:: EXERCISE DATA ::
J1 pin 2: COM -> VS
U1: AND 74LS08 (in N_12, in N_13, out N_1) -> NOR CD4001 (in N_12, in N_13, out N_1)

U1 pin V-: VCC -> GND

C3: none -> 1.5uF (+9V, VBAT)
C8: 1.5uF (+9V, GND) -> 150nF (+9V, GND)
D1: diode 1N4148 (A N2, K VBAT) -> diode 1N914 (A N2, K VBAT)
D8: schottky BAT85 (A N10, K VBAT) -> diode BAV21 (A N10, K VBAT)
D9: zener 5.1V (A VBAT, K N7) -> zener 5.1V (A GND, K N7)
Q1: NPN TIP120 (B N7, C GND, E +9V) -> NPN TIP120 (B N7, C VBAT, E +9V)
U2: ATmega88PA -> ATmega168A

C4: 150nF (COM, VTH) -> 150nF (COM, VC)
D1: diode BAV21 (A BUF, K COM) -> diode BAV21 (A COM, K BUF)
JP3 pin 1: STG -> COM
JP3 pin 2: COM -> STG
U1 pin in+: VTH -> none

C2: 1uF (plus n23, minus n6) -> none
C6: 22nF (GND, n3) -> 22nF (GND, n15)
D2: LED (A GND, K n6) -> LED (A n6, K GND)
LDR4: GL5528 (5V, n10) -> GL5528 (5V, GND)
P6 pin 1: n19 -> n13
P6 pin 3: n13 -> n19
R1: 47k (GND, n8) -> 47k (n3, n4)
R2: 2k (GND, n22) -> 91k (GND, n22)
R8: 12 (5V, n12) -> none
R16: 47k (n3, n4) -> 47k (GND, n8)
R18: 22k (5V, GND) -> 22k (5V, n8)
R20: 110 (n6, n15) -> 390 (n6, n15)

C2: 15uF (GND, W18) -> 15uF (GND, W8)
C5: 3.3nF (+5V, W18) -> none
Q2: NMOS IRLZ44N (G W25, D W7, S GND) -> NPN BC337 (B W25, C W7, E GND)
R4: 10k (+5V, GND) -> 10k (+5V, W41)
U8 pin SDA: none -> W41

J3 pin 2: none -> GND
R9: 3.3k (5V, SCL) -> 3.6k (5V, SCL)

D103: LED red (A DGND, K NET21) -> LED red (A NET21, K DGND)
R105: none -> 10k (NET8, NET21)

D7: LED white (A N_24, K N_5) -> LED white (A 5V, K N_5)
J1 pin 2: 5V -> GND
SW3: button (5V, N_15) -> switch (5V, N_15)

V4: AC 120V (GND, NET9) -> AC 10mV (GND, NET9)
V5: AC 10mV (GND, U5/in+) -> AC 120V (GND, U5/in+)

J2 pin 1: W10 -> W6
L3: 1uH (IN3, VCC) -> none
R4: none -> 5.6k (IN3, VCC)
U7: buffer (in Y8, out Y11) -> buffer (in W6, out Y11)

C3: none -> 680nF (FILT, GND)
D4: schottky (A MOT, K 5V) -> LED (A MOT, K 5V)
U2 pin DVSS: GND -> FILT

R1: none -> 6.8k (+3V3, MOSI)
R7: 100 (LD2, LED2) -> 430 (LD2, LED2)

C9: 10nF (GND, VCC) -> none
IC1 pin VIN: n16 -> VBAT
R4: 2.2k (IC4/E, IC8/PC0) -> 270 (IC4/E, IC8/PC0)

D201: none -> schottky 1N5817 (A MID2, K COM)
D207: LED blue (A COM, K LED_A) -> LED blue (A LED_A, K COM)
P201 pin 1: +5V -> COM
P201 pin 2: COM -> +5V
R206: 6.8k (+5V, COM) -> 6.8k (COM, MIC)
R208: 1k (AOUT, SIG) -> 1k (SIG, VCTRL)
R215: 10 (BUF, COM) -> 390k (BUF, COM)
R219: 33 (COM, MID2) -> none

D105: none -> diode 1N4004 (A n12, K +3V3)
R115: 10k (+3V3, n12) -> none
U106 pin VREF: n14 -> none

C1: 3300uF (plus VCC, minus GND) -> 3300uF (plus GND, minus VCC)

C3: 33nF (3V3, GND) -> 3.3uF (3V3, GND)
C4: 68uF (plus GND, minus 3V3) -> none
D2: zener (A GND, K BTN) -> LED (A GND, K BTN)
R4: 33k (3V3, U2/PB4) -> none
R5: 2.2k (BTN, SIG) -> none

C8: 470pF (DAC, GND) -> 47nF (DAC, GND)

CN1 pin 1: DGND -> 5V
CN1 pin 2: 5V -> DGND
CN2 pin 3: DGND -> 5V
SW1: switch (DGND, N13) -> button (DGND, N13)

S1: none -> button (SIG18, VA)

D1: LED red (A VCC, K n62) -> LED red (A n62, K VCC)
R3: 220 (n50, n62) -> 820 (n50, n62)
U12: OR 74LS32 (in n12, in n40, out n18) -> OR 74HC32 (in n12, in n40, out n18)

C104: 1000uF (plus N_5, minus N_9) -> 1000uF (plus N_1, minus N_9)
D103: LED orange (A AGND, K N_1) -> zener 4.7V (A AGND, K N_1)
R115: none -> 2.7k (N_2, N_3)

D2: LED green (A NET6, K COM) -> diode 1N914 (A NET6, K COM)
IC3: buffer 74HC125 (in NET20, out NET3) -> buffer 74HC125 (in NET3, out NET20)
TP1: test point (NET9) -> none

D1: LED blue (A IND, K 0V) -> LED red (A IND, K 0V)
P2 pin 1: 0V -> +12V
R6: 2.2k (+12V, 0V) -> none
:::
> **TASK DETAILS**:
Once a line of the records is found to contain "buffer", copy it out.

> **WRITTEN RESPONSE**:
U7: buffer (in Y8, out Y11) -> buffer (in W6, out Y11)
IC3: buffer 74HC125 (in NET20, out NET3) -> buffer 74HC125 (in NET3, out NET20)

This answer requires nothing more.